> [What is being asked] A faithful transcript of all the lines below, with no pictures, is the goal here.

Change detection outputs:
Content starts

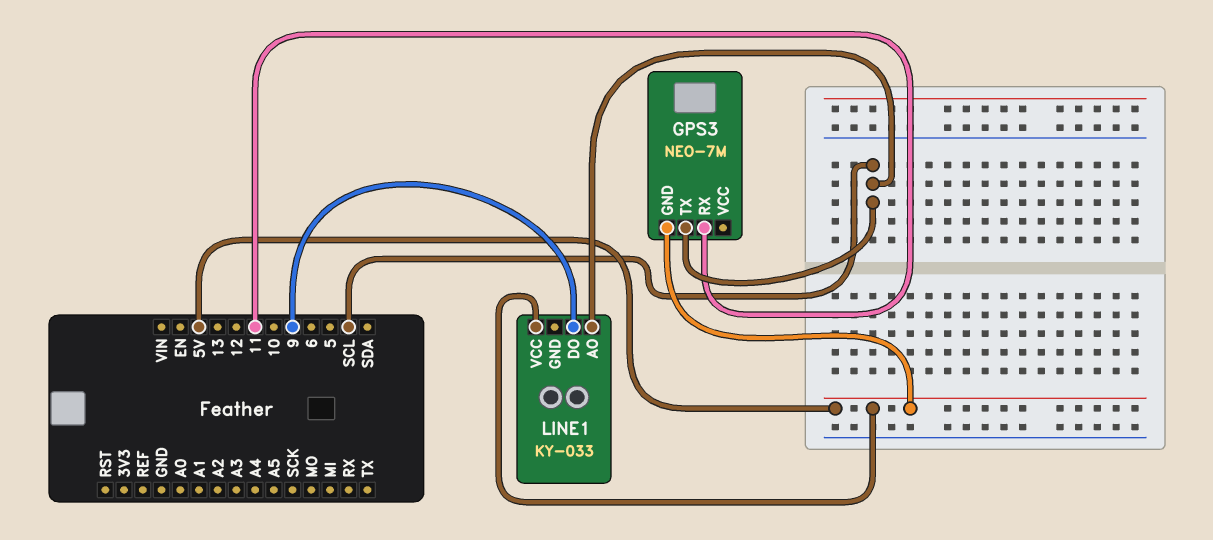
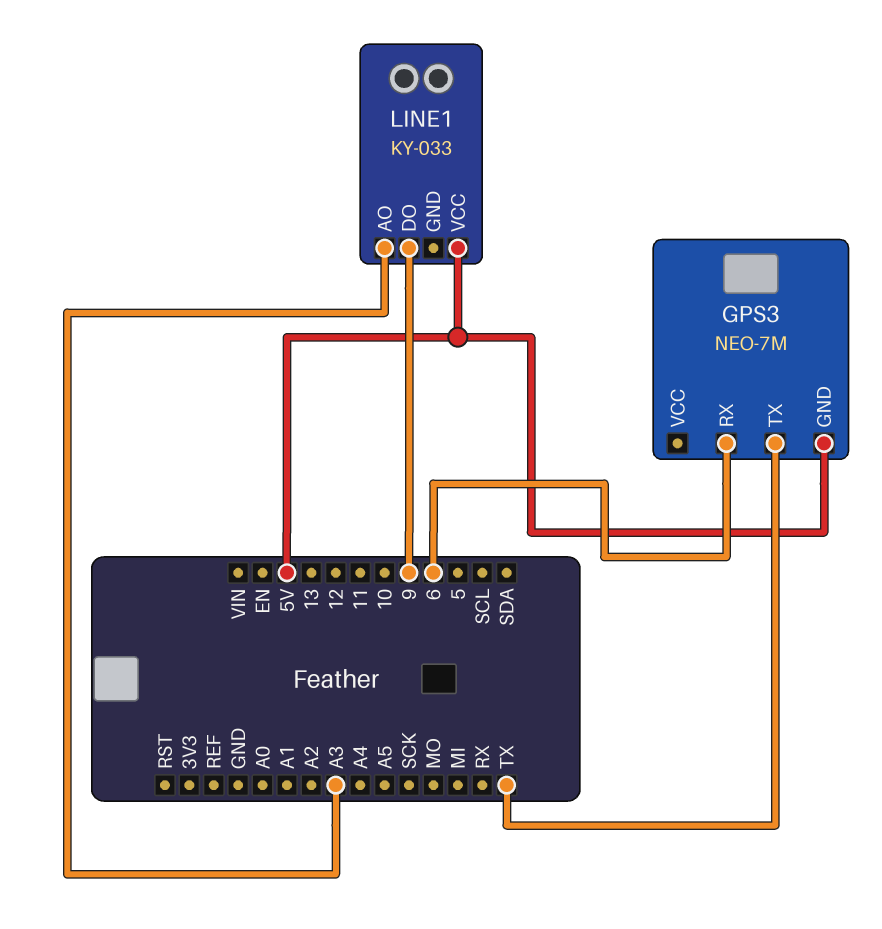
GPS3 pin RX: 11 -> 6
GPS3 pin TX: SCL -> TX
LINE1 pin AO: SCL -> A3

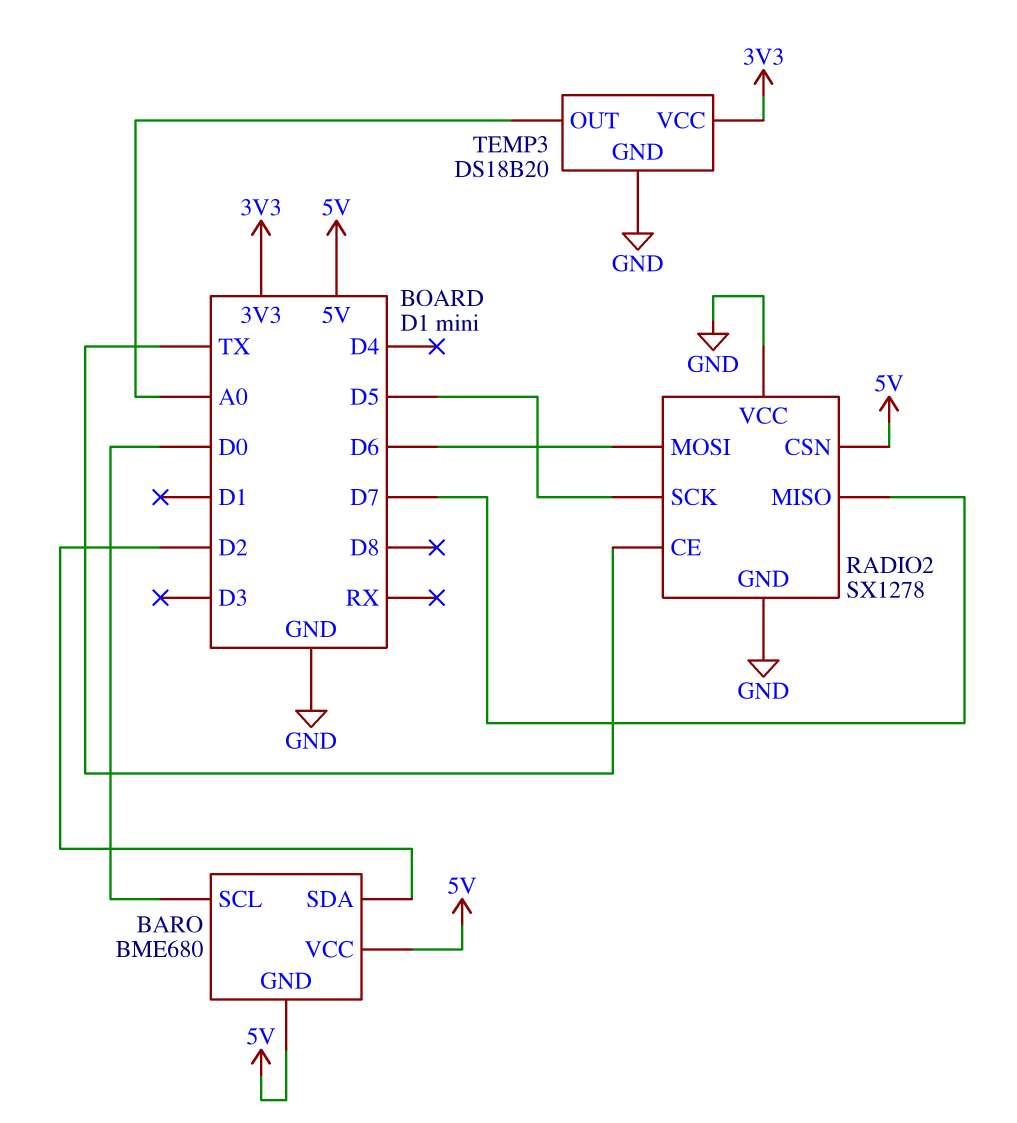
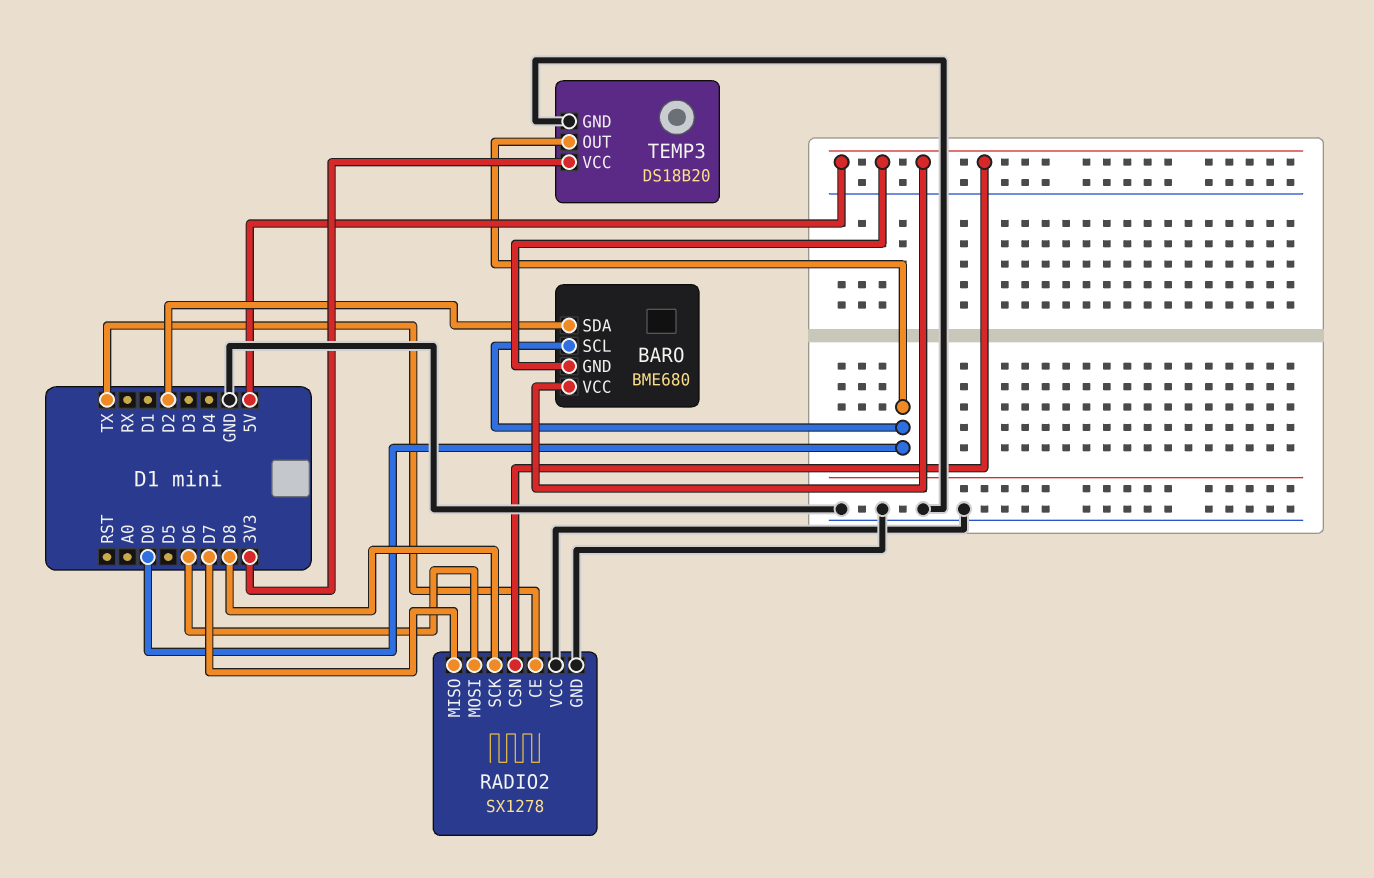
RADIO2 pin SCK: D5 -> D8
TEMP3 pin OUT: A0 -> D0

Content ends

> [Task response]
GPS3 pin RX: 11 -> 6
GPS3 pin TX: SCL -> TX
LINE1 pin AO: SCL -> A3

RADIO2 pin SCK: D5 -> D8
TEMP3 pin OUT: A0 -> D0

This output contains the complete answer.